Extracted entries:
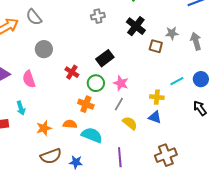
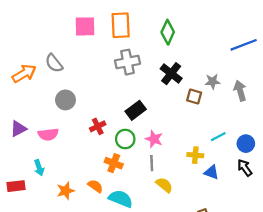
gray cross: (98, 16) -> (128, 62), size x1.5
red cross: (72, 72) -> (98, 126), turned 32
pink semicircle: (29, 79) -> (48, 134), turned -78
blue circle: (201, 79) -> (246, 144), moved
gray line: (119, 104) -> (152, 163), turned -32
blue triangle: (155, 117) -> (211, 172), moved
orange semicircle: (70, 124) -> (95, 186), turned 32

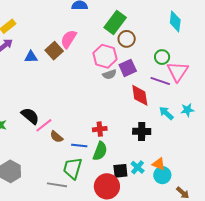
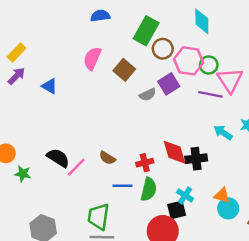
cyan diamond: (175, 21) -> (202, 21), moved
brown square: (54, 51) -> (124, 70), moved
pink hexagon: (105, 56) -> (189, 61), moved
blue triangle: (31, 57) -> (50, 86), turned 40
red diamond: (140, 95) -> (174, 152), moved
brown semicircle: (56, 137) -> (107, 158), moved
cyan cross: (138, 167) -> (185, 195), moved
green trapezoid: (72, 168) -> (99, 217), moved

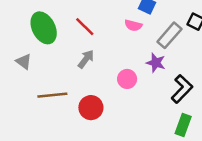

What is being asked: Repeat the data verbatim, excluding all pictures.

Answer to this problem:
gray cross: (98, 16) -> (128, 62), size x1.5
red cross: (72, 72) -> (98, 126), turned 32
pink semicircle: (29, 79) -> (48, 134), turned -78
blue circle: (201, 79) -> (246, 144), moved
gray line: (119, 104) -> (152, 163), turned -32
blue triangle: (155, 117) -> (211, 172), moved
orange semicircle: (70, 124) -> (95, 186), turned 32

cyan diamond: (175, 21) -> (202, 21), moved
brown square: (54, 51) -> (124, 70), moved
pink hexagon: (105, 56) -> (189, 61), moved
blue triangle: (31, 57) -> (50, 86), turned 40
red diamond: (140, 95) -> (174, 152), moved
brown semicircle: (56, 137) -> (107, 158), moved
cyan cross: (138, 167) -> (185, 195), moved
green trapezoid: (72, 168) -> (99, 217), moved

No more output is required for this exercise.